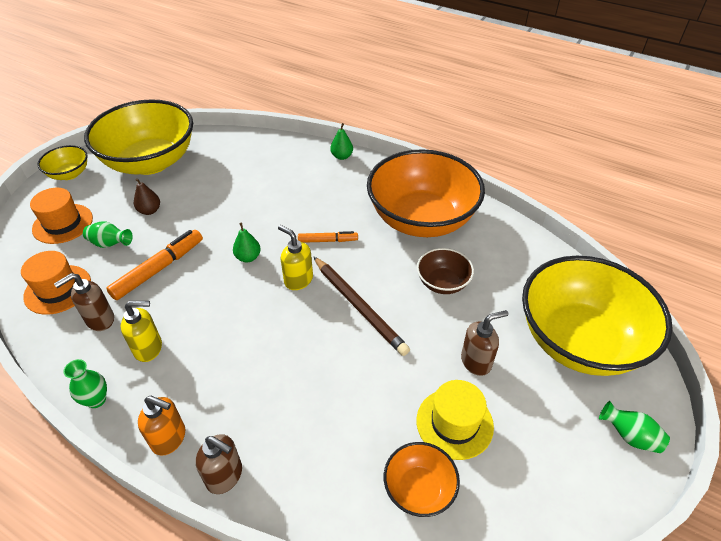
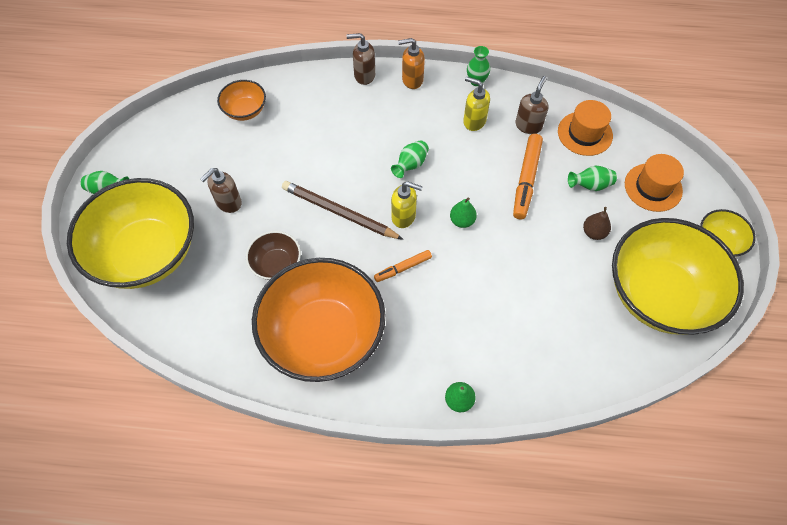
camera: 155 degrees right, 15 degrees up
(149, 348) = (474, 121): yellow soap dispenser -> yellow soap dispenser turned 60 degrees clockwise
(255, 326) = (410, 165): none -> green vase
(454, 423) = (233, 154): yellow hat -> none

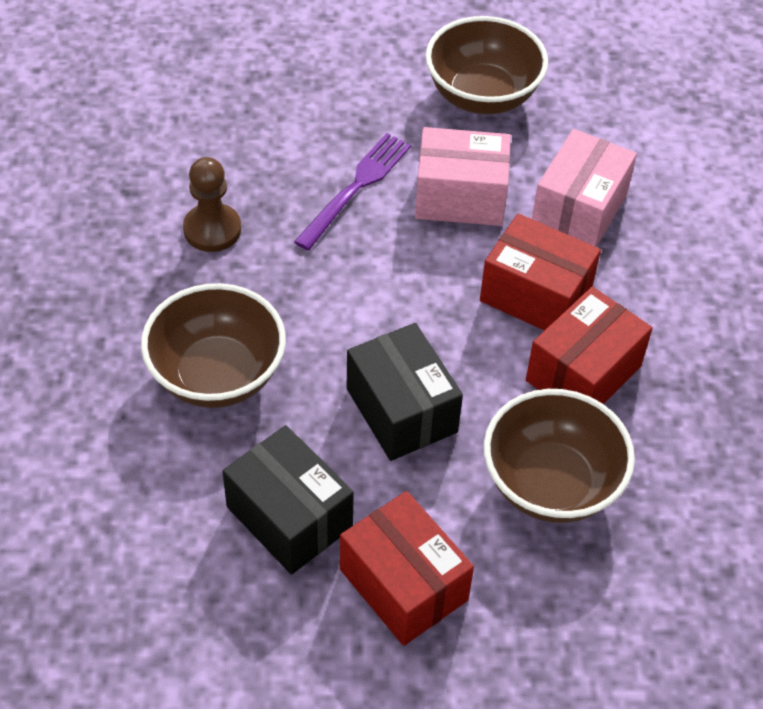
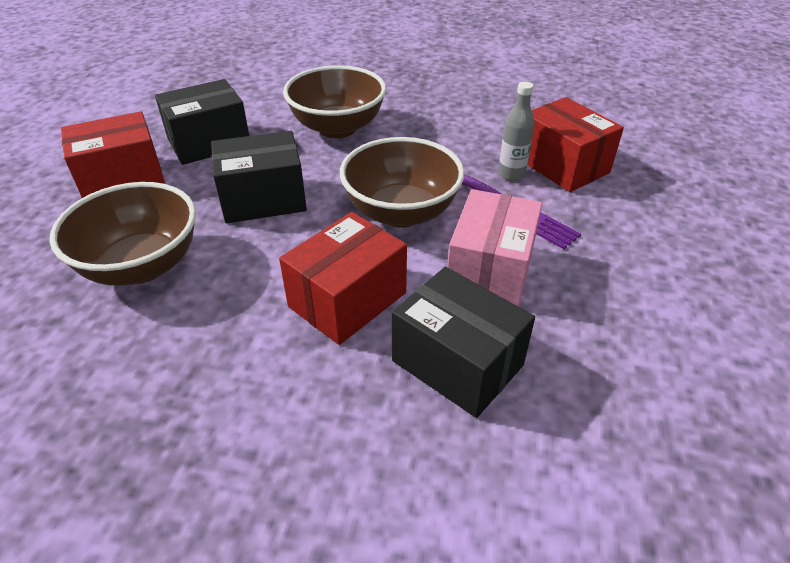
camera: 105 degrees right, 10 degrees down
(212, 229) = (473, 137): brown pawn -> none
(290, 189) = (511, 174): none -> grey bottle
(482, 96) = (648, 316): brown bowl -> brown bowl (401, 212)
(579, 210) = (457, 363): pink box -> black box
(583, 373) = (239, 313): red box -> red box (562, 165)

• • •

== Description of the task ==
The records above are to be transcribed word for word. Skip the images.

== Answer space ==
camera: 155 degrees right, 15 degrees up
(149, 348) = (474, 121): yellow soap dispenser -> yellow soap dispenser turned 60 degrees clockwise
(255, 326) = (410, 165): none -> green vase
(454, 423) = (233, 154): yellow hat -> none

camera: 105 degrees right, 10 degrees down
(212, 229) = (473, 137): brown pawn -> none
(290, 189) = (511, 174): none -> grey bottle
(482, 96) = (648, 316): brown bowl -> brown bowl (401, 212)
(579, 210) = (457, 363): pink box -> black box
(583, 373) = (239, 313): red box -> red box (562, 165)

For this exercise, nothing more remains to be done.